= GIVEN TASK =
Which lines in the data below contain the string "kern"? Select each one and copy it out in full.

= RECORD EXTRACTS =
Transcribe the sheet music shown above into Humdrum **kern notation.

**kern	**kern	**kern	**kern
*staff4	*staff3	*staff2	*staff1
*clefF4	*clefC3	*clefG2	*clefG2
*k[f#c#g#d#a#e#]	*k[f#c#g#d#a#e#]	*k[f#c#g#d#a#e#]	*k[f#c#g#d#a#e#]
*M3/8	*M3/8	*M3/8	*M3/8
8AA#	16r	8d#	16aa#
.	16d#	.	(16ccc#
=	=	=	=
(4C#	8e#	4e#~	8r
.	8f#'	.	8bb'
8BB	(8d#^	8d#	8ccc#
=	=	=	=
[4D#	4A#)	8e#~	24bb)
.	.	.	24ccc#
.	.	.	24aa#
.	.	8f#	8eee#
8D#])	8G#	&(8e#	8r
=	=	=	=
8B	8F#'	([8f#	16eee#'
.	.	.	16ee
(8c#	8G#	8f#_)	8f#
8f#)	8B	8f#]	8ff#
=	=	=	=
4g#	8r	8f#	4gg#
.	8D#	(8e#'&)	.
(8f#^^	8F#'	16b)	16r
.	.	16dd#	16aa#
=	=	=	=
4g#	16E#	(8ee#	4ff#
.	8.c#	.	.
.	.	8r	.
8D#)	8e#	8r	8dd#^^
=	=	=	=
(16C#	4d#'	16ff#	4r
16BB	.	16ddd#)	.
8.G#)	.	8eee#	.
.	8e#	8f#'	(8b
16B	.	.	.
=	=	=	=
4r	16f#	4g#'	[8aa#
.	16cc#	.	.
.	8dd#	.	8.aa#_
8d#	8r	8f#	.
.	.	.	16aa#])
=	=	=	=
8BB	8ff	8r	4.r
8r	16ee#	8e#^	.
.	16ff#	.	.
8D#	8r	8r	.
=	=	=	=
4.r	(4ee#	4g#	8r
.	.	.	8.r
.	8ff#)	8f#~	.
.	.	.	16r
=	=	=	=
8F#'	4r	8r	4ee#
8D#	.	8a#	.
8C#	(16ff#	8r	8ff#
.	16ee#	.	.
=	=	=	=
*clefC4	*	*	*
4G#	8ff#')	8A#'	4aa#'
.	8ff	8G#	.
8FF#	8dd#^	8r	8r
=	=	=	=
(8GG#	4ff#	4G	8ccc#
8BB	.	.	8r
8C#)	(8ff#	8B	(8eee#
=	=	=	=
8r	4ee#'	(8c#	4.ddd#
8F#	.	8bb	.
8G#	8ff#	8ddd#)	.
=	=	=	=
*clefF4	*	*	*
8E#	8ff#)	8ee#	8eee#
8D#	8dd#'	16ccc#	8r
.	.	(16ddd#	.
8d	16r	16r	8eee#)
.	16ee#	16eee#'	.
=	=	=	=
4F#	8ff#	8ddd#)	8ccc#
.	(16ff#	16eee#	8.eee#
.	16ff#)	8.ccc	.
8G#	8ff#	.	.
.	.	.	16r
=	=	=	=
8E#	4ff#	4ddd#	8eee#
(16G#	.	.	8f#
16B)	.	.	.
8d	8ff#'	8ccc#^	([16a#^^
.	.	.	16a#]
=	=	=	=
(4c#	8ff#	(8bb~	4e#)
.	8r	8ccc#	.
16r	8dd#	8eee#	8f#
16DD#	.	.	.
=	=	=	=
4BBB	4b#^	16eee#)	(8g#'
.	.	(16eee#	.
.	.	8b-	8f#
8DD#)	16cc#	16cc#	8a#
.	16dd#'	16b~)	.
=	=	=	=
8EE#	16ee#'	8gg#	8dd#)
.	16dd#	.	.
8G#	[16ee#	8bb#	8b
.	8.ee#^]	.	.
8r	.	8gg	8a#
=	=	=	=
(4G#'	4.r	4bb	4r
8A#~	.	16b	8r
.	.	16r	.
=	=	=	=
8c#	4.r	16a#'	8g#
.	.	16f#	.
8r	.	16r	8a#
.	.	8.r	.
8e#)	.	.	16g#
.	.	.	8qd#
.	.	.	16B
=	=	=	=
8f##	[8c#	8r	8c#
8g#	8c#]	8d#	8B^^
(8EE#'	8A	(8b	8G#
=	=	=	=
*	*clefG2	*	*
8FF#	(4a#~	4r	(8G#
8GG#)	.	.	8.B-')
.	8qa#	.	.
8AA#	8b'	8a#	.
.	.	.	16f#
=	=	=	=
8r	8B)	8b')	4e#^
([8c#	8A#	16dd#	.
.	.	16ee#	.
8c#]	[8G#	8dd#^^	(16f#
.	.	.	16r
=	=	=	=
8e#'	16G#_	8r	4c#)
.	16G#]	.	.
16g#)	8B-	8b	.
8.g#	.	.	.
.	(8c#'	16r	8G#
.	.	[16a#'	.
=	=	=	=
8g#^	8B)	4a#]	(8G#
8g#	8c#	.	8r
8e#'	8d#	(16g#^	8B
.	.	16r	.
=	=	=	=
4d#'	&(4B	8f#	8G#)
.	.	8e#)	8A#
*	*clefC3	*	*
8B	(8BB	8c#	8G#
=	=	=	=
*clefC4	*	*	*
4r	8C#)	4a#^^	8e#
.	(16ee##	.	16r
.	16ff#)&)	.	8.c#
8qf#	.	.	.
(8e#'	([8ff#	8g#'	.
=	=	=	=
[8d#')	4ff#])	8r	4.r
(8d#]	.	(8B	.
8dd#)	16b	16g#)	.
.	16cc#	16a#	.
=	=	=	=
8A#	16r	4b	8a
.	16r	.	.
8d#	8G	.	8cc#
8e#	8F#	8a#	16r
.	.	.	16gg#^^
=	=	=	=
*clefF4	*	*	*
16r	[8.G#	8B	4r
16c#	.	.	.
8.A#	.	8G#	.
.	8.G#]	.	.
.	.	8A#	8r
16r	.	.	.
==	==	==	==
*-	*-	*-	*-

= SOLUTION TO THE EXERCISE =
Transcribe the sheet music shown above into Humdrum **kern notation.
**kern	**kern	**kern	**kern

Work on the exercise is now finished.